* _PROBLEM REQUIREMENTS_: Print every record exactly, but leave out the pictures.

* _INPUT MATERIAL_:
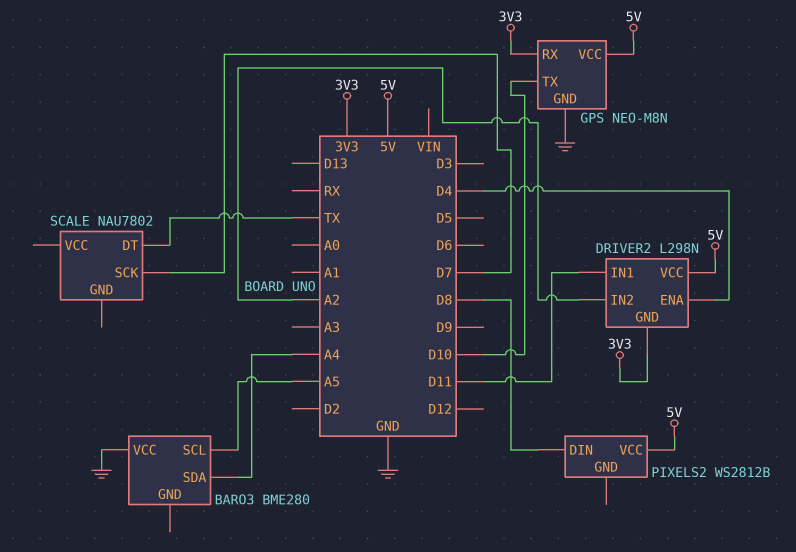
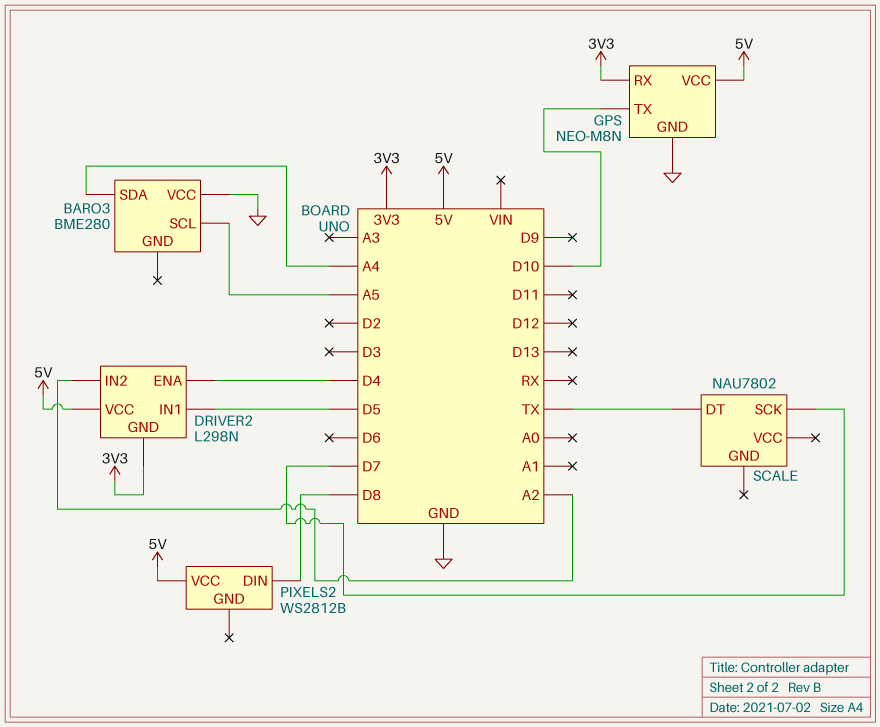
DRIVER2 pin IN1: D11 -> D5

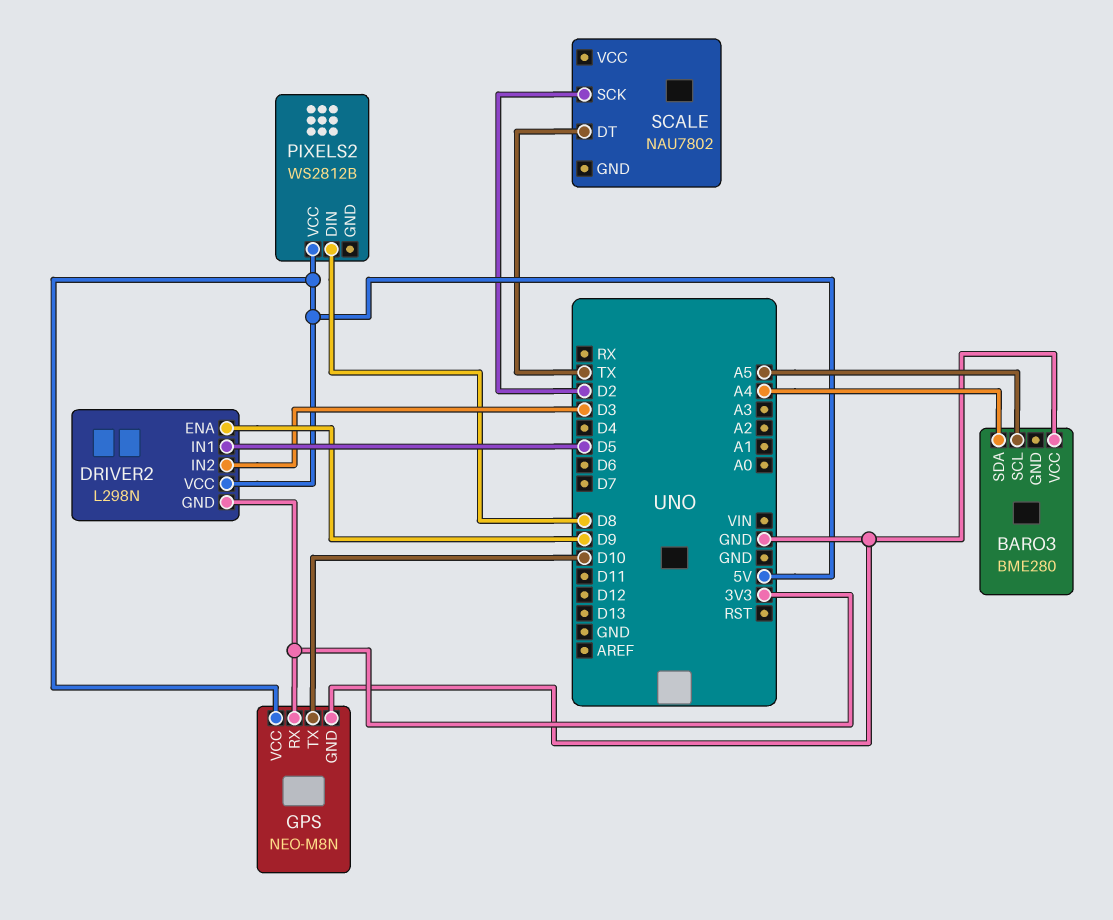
DRIVER2 pin ENA: D4 -> D9
DRIVER2 pin IN2: A2 -> D3
SCALE pin SCK: D7 -> D2

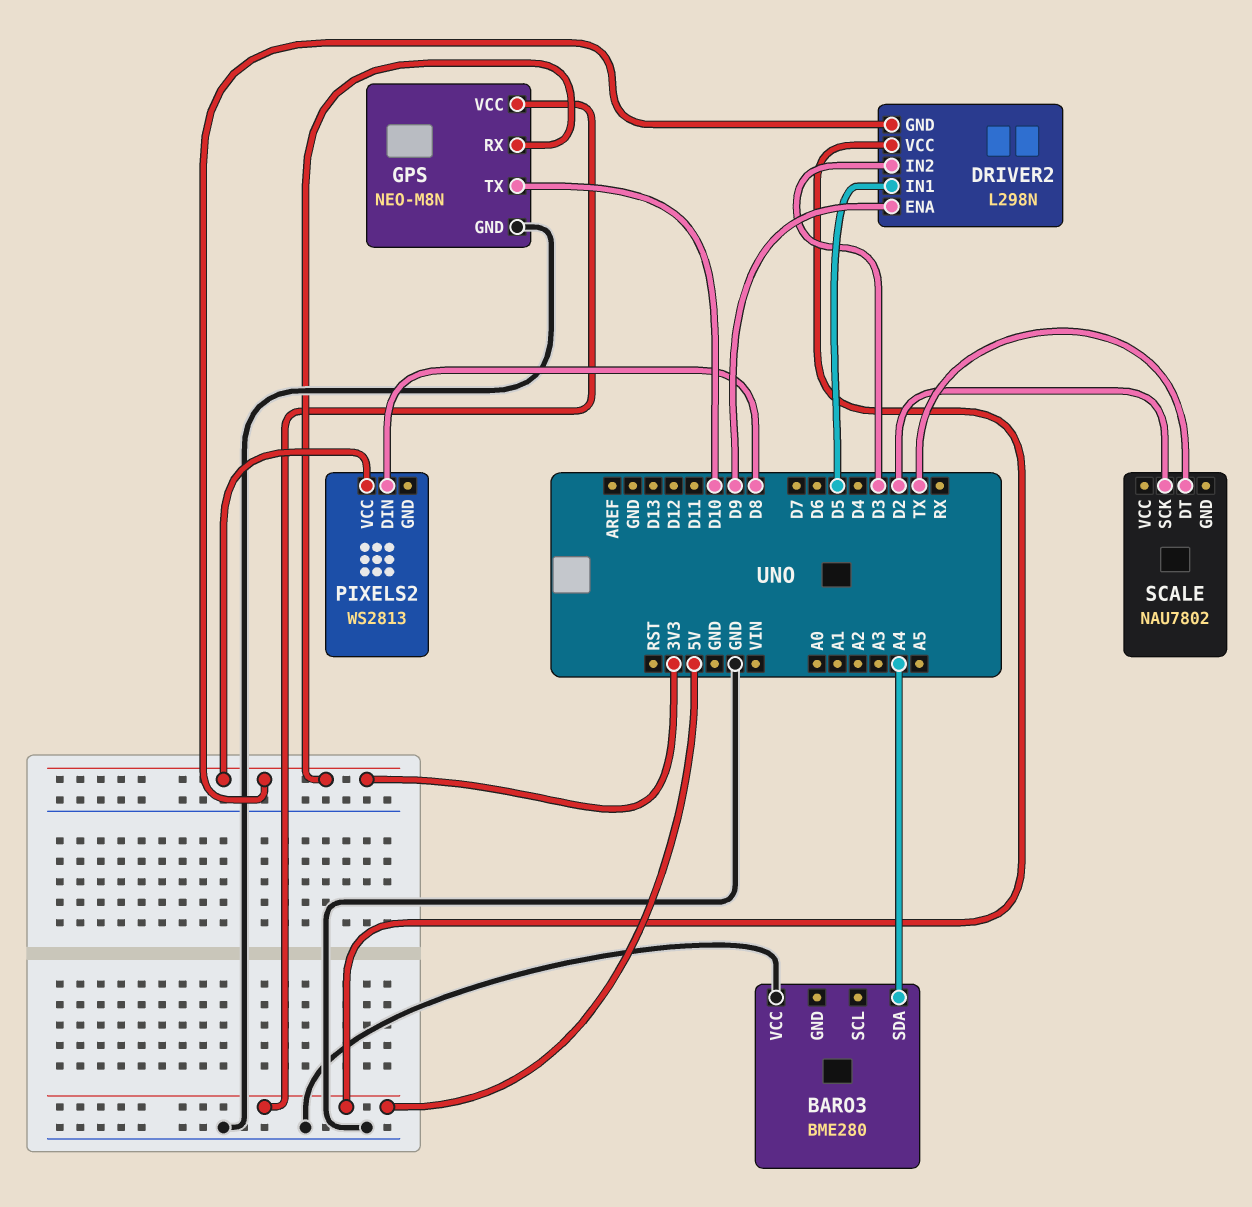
BARO3 pin SCL: A5 -> none
PIXELS2: WS2812B -> WS2813
PIXELS2 pin VCC: 5V -> 3V3

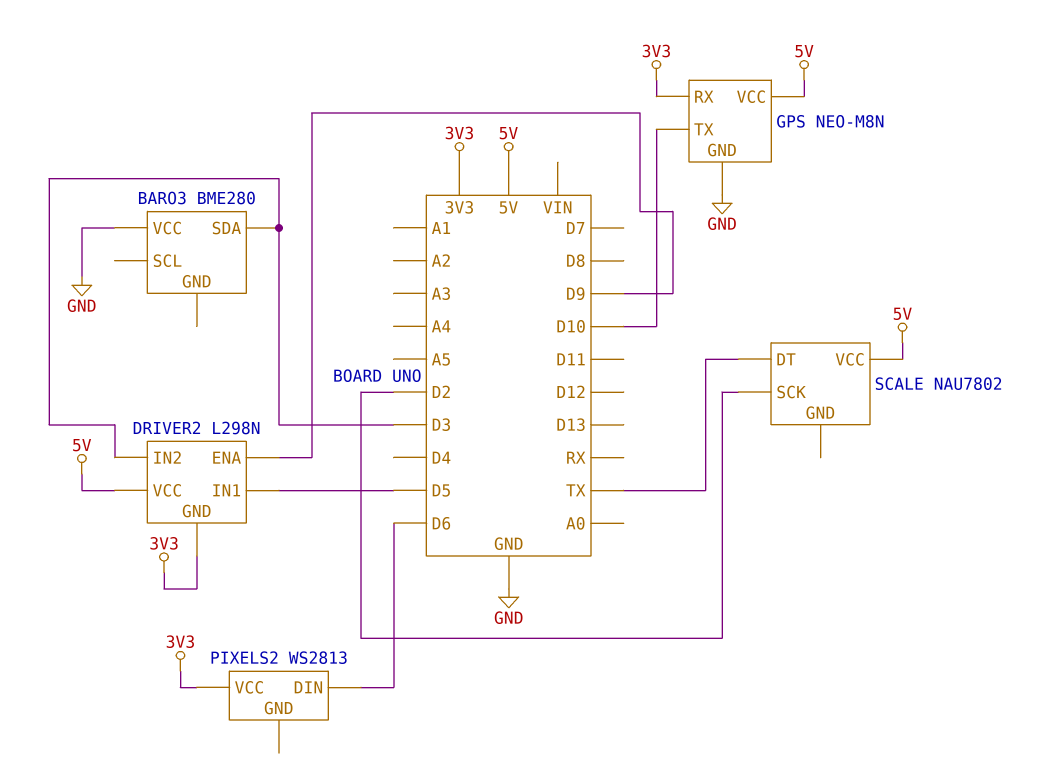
BARO3 pin SDA: A4 -> D3
PIXELS2 pin DIN: D8 -> D6
SCALE pin VCC: none -> 5V

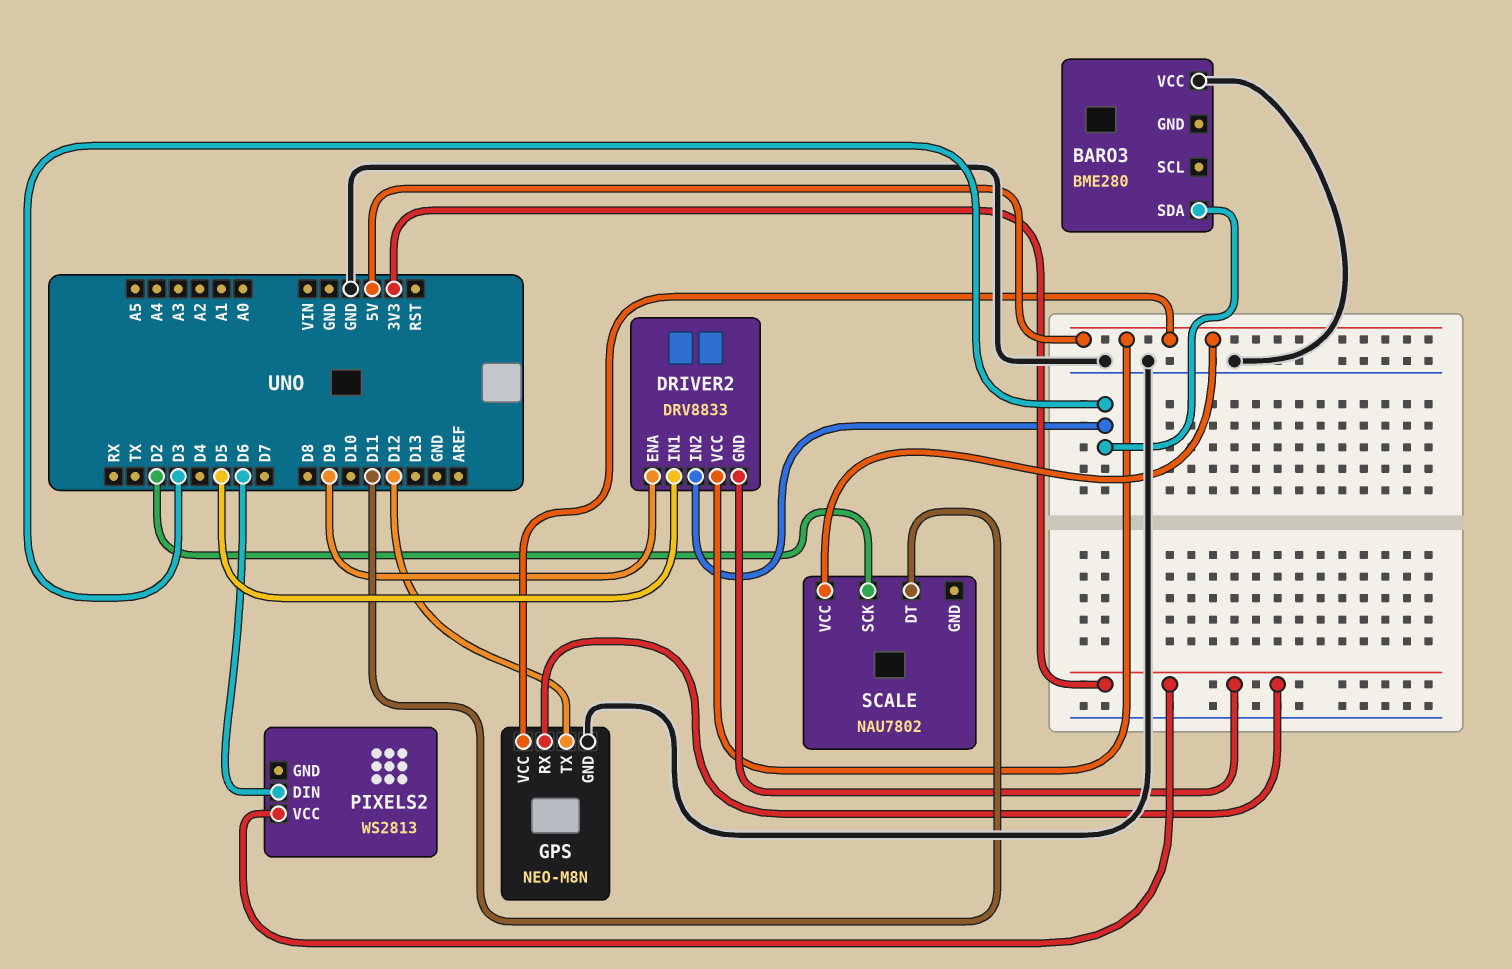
DRIVER2: L298N -> DRV8833
GPS pin TX: D10 -> D12
SCALE pin DT: TX -> D11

* _RESULT FOR THIS EXERCISE_:
DRIVER2 pin IN1: D11 -> D5

DRIVER2 pin ENA: D4 -> D9
DRIVER2 pin IN2: A2 -> D3
SCALE pin SCK: D7 -> D2

BARO3 pin SCL: A5 -> none
PIXELS2: WS2812B -> WS2813
PIXELS2 pin VCC: 5V -> 3V3

BARO3 pin SDA: A4 -> D3
PIXELS2 pin DIN: D8 -> D6
SCALE pin VCC: none -> 5V

DRIVER2: L298N -> DRV8833
GPS pin TX: D10 -> D12
SCALE pin DT: TX -> D11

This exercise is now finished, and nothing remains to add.